WORK ORDER: Give back the data in full, with every line exact.

============================================================

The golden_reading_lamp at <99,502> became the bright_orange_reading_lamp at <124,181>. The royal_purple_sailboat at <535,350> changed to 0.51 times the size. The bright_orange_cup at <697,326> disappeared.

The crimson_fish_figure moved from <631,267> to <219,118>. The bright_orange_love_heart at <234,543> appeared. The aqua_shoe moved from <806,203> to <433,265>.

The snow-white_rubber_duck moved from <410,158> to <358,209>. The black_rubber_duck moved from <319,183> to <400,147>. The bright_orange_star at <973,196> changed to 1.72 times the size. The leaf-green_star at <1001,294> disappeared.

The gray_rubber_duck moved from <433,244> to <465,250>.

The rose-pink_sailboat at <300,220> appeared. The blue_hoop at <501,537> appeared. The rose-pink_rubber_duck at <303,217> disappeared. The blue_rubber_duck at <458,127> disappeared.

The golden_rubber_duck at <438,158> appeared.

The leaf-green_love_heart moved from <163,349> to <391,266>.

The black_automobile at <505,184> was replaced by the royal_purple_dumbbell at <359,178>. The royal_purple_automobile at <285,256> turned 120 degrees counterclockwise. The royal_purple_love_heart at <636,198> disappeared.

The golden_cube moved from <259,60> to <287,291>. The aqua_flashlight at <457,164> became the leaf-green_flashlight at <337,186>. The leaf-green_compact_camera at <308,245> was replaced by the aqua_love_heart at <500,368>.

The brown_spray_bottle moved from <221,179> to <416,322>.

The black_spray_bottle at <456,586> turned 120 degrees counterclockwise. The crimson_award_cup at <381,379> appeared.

============================================================

RESPONSE TO THIS EXERCISE:
The golden_reading_lamp at <99,502> became the bright_orange_reading_lamp at <124,181>. The royal_purple_sailboat at <535,350> changed to 0.51 times the size. The bright_orange_cup at <697,326> disappeared.

The crimson_fish_figure moved from <631,267> to <219,118>. The bright_orange_love_heart at <234,543> appeared. The aqua_shoe moved from <806,203> to <433,265>.

The snow-white_rubber_duck moved from <410,158> to <358,209>. The black_rubber_duck moved from <319,183> to <400,147>. The bright_orange_star at <973,196> changed to 1.72 times the size. The leaf-green_star at <1001,294> disappeared.

The gray_rubber_duck moved from <433,244> to <465,250>.

The rose-pink_sailboat at <300,220> appeared. The blue_hoop at <501,537> appeared. The rose-pink_rubber_duck at <303,217> disappeared. The blue_rubber_duck at <458,127> disappeared.

The golden_rubber_duck at <438,158> appeared.

The leaf-green_love_heart moved from <163,349> to <391,266>.

The black_automobile at <505,184> was replaced by the royal_purple_dumbbell at <359,178>. The royal_purple_automobile at <285,256> turned 120 degrees counterclockwise. The royal_purple_love_heart at <636,198> disappeared.

The golden_cube moved from <259,60> to <287,291>. The aqua_flashlight at <457,164> became the leaf-green_flashlight at <337,186>. The leaf-green_compact_camera at <308,245> was replaced by the aqua_love_heart at <500,368>.

The brown_spray_bottle moved from <221,179> to <416,322>.

The black_spray_bottle at <456,586> turned 120 degrees counterclockwise. The crimson_award_cup at <381,379> appeared.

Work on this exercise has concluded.